*What you have to do*. Every line from the one containing "yellow cap [519,225,581,267] -> none" to the one containing "camera: 20 degrees left, 15 degrees up" in the records below, both included, must be set down exactly, and no other line.

*Material provided*.
BEGIN

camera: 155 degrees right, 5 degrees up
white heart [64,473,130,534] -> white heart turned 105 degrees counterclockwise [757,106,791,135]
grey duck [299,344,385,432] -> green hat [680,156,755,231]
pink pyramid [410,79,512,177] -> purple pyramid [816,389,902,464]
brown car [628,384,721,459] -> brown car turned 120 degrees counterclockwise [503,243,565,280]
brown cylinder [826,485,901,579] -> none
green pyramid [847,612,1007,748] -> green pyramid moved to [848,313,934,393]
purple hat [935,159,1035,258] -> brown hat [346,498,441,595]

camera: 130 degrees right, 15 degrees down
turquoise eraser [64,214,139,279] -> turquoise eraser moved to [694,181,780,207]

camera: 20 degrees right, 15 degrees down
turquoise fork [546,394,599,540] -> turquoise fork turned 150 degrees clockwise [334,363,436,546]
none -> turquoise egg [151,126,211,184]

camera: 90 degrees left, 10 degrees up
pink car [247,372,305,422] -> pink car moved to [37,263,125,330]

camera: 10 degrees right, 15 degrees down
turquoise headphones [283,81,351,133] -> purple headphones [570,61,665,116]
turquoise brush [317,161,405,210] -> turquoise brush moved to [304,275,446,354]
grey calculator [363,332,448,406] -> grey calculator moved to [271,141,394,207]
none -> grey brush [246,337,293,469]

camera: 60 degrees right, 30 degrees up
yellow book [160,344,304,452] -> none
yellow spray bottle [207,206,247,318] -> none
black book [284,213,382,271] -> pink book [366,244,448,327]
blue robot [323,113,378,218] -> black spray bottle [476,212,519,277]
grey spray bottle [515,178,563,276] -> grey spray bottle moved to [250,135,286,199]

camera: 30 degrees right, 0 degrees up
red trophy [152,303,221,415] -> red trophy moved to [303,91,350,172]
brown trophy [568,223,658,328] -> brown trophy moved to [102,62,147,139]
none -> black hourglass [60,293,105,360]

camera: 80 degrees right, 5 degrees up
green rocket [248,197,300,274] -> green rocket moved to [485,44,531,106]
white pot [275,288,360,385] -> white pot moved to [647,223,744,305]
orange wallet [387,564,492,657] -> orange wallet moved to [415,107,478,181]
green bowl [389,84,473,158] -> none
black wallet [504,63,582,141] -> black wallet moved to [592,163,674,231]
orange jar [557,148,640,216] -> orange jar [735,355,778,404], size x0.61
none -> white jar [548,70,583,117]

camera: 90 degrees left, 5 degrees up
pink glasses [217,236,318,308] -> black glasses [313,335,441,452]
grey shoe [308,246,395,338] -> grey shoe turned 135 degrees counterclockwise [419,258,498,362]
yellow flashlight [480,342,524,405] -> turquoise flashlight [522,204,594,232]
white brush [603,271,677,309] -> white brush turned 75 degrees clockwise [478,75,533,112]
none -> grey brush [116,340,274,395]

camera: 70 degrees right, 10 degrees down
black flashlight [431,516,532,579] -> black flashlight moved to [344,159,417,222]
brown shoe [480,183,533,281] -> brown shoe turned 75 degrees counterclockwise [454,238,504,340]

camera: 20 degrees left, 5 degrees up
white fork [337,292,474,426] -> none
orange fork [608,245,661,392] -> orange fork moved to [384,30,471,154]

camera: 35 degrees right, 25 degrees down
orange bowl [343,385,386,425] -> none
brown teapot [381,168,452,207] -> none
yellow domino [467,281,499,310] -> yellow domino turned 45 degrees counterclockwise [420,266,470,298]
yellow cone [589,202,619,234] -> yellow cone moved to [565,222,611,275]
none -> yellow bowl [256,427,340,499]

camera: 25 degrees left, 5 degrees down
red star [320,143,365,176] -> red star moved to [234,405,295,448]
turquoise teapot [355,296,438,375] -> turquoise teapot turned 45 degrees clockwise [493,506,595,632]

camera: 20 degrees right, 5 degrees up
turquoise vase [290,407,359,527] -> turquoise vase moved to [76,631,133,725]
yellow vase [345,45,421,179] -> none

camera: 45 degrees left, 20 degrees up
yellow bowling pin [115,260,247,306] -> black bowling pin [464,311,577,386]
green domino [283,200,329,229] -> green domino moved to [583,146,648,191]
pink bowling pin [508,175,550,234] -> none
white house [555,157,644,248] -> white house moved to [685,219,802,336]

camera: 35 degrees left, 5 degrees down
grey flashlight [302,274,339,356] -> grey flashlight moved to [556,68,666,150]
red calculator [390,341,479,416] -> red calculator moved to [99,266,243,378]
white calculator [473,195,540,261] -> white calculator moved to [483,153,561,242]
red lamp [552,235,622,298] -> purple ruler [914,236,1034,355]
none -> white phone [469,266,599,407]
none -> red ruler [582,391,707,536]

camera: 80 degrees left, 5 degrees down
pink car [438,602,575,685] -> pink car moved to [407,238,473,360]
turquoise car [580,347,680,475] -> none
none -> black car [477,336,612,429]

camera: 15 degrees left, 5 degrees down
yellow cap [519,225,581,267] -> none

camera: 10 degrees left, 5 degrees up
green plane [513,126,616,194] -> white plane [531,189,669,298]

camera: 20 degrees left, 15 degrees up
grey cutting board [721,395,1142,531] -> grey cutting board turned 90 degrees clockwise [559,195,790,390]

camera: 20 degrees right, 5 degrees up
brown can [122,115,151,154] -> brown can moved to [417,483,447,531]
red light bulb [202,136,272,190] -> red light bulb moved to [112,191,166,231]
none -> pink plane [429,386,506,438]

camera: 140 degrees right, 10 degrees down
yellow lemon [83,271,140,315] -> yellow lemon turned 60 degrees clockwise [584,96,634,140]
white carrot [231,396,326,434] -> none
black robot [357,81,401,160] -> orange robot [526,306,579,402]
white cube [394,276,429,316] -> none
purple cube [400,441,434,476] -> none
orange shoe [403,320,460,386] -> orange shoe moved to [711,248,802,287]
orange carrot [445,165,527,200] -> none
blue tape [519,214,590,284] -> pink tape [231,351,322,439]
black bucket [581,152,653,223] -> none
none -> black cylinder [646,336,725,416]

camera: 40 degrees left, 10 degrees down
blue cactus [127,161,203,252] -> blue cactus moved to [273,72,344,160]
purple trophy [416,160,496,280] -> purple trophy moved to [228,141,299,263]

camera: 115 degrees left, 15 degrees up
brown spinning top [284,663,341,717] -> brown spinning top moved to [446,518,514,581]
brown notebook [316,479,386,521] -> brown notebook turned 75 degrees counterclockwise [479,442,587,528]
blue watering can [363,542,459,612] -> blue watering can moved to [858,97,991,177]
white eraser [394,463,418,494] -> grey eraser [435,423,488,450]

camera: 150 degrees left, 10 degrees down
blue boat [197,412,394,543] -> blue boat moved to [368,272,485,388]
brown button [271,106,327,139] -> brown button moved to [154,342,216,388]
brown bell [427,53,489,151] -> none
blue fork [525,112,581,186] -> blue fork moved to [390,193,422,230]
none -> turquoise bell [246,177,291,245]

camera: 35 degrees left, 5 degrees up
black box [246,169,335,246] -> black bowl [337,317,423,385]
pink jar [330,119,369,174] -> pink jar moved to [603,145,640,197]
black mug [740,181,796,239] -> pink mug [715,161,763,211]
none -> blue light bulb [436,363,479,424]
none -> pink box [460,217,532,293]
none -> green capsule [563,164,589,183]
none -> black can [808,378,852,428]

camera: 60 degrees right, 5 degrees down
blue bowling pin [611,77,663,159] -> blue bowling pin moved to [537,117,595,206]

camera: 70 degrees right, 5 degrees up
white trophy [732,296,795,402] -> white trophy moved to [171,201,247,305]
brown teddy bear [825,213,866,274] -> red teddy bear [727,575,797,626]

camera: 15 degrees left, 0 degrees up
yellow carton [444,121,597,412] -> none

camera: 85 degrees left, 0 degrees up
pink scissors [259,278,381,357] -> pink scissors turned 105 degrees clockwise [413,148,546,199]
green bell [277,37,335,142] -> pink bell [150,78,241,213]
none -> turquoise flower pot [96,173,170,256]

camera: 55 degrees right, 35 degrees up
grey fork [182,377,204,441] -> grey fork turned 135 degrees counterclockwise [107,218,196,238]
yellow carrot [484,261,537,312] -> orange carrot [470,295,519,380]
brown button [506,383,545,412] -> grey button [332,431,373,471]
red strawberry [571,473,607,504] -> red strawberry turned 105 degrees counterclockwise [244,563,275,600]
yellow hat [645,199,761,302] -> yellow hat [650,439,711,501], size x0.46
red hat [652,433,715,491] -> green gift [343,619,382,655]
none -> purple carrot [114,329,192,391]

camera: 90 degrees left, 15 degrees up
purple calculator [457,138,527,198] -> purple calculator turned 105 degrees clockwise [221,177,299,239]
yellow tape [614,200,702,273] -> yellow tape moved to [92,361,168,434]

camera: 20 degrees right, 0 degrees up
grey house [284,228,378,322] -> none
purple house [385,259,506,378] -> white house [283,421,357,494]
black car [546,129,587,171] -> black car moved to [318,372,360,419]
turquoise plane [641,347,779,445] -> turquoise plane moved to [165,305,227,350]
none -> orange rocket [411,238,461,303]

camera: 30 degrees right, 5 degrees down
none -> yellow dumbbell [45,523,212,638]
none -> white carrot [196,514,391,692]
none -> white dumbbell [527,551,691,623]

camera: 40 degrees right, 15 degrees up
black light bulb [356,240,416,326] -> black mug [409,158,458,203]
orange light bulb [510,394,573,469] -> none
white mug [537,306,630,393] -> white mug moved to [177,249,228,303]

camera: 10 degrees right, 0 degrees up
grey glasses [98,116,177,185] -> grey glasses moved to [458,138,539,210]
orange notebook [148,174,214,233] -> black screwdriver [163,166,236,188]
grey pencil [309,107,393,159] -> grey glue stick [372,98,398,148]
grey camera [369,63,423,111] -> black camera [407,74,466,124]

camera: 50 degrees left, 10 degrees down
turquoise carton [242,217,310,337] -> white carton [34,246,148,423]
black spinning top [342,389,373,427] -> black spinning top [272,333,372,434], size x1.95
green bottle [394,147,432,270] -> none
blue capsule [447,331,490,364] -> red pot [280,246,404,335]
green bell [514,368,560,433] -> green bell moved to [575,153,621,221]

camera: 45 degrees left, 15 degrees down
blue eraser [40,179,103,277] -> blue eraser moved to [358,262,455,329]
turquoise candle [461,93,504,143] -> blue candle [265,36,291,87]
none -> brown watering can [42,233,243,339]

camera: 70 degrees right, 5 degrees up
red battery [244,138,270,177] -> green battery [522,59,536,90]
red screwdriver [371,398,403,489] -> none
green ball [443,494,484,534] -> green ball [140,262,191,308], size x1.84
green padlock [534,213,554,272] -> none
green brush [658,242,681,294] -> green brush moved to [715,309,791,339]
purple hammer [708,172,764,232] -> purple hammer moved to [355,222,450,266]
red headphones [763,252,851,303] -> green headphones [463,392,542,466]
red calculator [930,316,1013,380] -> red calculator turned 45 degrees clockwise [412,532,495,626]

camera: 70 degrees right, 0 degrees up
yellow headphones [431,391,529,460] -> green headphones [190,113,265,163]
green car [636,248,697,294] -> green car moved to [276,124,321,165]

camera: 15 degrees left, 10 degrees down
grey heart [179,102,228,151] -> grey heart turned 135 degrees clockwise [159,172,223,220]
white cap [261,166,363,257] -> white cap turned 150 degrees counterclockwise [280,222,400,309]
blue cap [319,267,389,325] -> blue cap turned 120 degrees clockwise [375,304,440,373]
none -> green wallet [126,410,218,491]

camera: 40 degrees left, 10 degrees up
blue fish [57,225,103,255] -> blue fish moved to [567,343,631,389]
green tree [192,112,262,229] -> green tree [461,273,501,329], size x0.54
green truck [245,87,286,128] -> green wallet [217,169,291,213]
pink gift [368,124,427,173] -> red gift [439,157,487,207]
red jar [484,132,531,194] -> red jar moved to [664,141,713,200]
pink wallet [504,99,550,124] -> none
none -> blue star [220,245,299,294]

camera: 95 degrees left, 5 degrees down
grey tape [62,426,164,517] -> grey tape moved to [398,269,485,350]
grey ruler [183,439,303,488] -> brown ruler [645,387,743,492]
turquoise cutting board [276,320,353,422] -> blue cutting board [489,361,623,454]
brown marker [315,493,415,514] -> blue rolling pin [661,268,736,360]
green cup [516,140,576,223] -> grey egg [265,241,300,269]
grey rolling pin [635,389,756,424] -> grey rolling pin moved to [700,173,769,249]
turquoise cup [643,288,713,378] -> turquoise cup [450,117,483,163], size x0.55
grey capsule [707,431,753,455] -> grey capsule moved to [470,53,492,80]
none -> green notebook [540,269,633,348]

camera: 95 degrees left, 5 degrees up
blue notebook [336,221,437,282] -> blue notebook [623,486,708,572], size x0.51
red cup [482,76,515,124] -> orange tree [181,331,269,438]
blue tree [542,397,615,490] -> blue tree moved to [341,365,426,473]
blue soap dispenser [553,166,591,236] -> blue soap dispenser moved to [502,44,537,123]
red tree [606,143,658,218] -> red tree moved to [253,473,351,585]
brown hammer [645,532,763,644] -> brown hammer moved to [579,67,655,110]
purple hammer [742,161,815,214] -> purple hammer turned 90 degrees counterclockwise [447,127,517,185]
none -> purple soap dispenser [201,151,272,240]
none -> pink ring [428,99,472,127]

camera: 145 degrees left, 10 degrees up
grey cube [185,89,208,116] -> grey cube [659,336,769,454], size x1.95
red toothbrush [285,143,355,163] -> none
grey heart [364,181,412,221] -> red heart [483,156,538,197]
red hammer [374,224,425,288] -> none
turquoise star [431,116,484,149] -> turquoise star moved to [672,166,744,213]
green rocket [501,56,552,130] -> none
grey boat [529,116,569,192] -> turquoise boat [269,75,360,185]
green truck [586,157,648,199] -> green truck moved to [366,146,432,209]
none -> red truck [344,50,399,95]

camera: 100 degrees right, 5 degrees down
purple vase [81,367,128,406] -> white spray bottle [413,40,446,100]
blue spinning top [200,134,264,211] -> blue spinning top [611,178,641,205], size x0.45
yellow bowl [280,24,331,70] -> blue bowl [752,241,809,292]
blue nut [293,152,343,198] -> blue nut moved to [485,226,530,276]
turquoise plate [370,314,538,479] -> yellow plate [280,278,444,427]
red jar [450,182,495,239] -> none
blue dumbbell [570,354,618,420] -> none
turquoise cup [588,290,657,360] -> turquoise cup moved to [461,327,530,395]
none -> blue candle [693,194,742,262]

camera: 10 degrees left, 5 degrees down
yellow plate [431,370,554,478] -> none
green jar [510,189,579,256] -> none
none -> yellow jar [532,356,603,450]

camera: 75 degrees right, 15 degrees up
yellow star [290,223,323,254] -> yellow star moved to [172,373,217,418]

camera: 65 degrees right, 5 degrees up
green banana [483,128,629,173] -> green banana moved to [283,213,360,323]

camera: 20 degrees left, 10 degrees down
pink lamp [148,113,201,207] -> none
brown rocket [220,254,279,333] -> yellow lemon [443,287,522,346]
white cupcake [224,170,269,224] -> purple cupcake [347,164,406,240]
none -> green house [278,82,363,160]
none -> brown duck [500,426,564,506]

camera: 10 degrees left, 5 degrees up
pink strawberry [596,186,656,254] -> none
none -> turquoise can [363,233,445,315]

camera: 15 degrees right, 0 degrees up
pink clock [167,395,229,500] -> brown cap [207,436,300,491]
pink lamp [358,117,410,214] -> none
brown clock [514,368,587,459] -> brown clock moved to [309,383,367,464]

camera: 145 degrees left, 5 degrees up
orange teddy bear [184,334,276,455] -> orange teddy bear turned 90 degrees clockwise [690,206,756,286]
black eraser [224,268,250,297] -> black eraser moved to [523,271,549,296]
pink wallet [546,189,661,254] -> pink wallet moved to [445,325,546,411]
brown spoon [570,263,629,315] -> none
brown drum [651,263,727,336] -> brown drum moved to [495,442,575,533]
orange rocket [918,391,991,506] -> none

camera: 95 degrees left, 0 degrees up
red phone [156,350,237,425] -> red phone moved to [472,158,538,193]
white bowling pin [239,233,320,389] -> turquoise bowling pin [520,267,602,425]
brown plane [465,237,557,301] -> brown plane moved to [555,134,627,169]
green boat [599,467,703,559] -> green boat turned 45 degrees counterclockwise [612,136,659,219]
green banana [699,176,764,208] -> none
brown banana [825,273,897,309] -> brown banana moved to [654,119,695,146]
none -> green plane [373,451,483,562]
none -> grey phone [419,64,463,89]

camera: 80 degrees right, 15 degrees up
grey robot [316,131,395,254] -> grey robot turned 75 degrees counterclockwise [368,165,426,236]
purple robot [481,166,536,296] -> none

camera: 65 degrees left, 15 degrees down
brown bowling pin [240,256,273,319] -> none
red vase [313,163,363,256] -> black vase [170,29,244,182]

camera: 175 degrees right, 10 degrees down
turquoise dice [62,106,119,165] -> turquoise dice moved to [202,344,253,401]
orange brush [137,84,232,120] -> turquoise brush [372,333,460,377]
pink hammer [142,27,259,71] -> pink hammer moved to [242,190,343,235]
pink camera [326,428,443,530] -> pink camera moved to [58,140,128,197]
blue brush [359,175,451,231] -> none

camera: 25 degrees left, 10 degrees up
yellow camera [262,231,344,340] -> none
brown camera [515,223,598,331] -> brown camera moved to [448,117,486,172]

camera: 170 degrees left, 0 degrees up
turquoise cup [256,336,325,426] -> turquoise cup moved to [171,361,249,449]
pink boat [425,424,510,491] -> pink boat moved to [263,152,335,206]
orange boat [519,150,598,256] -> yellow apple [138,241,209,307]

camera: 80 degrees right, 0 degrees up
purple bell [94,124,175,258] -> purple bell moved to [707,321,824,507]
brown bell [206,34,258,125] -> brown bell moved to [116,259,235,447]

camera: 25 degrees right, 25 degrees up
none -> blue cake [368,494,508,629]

END

*Written answer*.
yellow cap [519,225,581,267] -> none

camera: 10 degrees left, 5 degrees up
green plane [513,126,616,194] -> white plane [531,189,669,298]

camera: 20 degrees left, 15 degrees up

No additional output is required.